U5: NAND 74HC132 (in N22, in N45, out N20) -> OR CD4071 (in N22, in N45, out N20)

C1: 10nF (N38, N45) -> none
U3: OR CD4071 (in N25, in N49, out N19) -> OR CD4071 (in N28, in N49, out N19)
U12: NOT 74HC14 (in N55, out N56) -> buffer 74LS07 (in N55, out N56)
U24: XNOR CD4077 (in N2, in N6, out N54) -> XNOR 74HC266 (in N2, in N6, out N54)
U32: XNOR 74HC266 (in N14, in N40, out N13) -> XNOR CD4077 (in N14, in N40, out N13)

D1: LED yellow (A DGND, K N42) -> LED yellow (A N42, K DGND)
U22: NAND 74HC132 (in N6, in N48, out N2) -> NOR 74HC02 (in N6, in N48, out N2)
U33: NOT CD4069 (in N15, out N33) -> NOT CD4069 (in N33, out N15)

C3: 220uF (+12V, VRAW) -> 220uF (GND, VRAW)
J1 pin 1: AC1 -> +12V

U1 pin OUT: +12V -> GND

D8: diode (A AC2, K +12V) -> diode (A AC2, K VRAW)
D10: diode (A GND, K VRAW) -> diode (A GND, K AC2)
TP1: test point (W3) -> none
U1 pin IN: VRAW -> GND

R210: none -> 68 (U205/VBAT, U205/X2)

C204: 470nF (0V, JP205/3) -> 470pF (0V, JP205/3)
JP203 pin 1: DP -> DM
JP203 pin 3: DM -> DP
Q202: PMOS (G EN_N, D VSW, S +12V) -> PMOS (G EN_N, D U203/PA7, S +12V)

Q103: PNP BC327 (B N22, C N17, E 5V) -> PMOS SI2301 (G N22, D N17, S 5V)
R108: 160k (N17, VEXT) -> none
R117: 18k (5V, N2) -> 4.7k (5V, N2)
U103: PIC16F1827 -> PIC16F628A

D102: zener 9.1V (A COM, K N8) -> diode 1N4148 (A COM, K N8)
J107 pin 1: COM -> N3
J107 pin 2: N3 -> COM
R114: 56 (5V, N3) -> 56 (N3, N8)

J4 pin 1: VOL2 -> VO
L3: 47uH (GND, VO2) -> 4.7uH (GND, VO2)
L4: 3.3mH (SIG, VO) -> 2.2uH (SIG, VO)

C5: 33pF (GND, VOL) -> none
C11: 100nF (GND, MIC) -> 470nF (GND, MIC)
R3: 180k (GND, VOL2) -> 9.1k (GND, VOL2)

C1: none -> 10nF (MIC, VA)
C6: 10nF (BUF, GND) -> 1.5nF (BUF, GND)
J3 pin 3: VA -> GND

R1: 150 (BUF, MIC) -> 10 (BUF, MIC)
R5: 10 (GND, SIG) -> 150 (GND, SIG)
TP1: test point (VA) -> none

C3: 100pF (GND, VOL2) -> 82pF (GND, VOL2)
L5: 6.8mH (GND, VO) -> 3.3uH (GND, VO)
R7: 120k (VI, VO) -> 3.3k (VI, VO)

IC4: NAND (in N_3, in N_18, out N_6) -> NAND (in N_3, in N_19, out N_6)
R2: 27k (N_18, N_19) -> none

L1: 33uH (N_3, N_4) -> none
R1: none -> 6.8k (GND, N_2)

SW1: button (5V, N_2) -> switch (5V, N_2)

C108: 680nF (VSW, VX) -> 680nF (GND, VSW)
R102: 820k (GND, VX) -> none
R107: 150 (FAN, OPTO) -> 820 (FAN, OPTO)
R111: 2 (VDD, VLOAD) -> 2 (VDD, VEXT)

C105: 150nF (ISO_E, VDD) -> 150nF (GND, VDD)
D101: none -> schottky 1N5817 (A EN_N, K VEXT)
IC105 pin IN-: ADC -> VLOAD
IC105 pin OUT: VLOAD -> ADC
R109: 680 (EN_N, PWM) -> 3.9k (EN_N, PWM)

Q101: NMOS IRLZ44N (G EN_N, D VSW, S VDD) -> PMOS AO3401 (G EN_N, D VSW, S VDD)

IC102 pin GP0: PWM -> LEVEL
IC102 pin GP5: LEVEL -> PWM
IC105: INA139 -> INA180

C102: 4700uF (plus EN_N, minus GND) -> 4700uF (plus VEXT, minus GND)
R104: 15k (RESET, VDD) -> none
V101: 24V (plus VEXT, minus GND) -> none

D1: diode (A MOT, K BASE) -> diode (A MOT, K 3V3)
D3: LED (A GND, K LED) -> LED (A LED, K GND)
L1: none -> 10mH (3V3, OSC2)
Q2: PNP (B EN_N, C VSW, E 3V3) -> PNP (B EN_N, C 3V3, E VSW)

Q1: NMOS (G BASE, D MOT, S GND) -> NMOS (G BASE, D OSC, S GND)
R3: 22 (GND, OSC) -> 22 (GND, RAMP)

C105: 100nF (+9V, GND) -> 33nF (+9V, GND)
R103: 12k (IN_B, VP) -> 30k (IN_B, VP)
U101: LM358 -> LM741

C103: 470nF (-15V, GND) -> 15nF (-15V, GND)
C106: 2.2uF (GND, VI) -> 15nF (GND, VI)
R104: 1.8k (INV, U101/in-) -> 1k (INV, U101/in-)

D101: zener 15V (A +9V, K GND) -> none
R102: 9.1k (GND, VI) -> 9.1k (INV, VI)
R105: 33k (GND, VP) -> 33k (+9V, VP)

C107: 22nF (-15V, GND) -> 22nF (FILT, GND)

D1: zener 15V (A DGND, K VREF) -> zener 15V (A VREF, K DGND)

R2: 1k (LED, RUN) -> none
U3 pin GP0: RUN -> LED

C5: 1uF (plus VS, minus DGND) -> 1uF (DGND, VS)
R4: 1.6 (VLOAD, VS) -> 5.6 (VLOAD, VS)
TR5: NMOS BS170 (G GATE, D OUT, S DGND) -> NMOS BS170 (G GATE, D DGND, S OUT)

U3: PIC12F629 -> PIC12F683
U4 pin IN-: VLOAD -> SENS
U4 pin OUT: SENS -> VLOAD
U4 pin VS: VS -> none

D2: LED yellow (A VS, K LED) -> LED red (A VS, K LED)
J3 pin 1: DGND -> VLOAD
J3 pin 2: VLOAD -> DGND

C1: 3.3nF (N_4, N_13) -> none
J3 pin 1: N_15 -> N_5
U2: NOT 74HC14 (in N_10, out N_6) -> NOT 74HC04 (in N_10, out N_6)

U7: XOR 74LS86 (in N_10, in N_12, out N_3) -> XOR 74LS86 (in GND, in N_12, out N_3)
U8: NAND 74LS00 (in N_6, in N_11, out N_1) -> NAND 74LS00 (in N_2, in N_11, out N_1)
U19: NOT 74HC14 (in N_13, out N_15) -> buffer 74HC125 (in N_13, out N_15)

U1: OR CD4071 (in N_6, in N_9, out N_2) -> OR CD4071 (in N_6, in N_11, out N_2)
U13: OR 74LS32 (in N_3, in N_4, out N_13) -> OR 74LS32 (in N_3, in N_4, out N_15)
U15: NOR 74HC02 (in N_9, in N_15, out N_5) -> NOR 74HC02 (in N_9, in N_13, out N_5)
◆ ◆ ◆
In the listing above, find the line holding "J107 pin 2: N3 -> COM" and the line holding "C6: 10nF (BUF, GND) -> 1.5nF (BUF, GND)", then output those two lines and every line between them exactly.

• _Output of the exercise_:
J107 pin 2: N3 -> COM
R114: 56 (5V, N3) -> 56 (N3, N8)

J4 pin 1: VOL2 -> VO
L3: 47uH (GND, VO2) -> 4.7uH (GND, VO2)
L4: 3.3mH (SIG, VO) -> 2.2uH (SIG, VO)

C5: 33pF (GND, VOL) -> none
C11: 100nF (GND, MIC) -> 470nF (GND, MIC)
R3: 180k (GND, VOL2) -> 9.1k (GND, VOL2)

C1: none -> 10nF (MIC, VA)
C6: 10nF (BUF, GND) -> 1.5nF (BUF, GND)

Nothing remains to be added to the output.